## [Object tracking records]
***
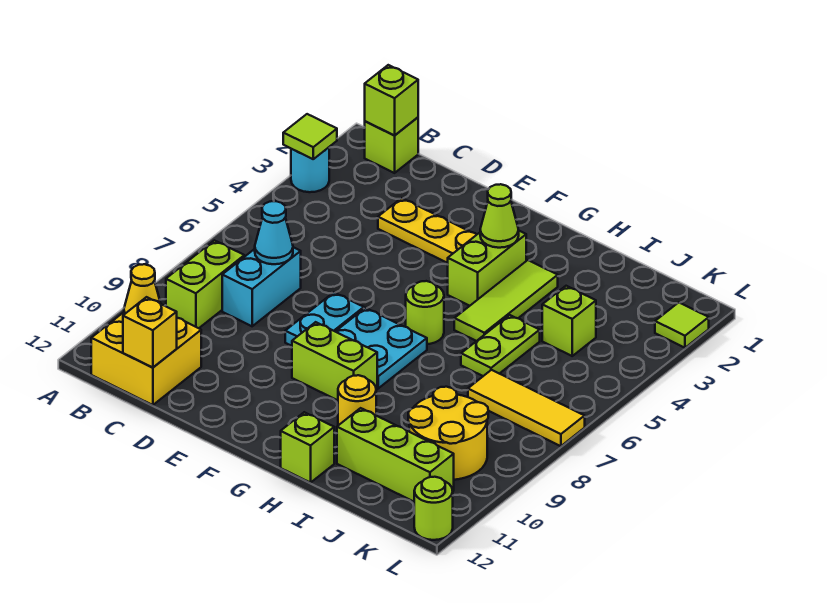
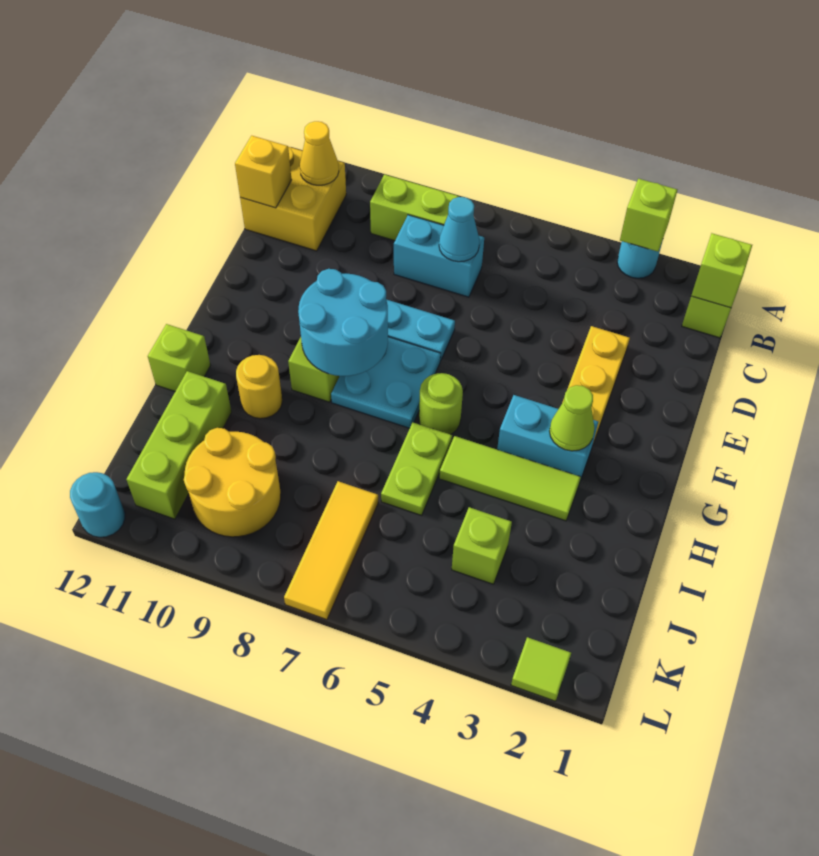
lime tile A3 level 2 -> lime brick A3 level 2
none -> cyan round brick F8:G9 level 2
lime brick G3:G4 level 1 -> cyan brick G3:G4 level 1
lime plate I5:I6 level 1 -> lime plate H6:I6 level 1
lime round brick L12 level 1 -> cyan round brick L12 level 1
***
## [BRIEF]
Would you copy all lines in the records where the string "lime" appears?

## [OUTPUT OF THE EXERCISE]
lime tile A3 level 2 -> lime brick A3 level 2
lime brick G3:G4 level 1 -> cyan brick G3:G4 level 1
lime plate I5:I6 level 1 -> lime plate H6:I6 level 1
lime round brick L12 level 1 -> cyan round brick L12 level 1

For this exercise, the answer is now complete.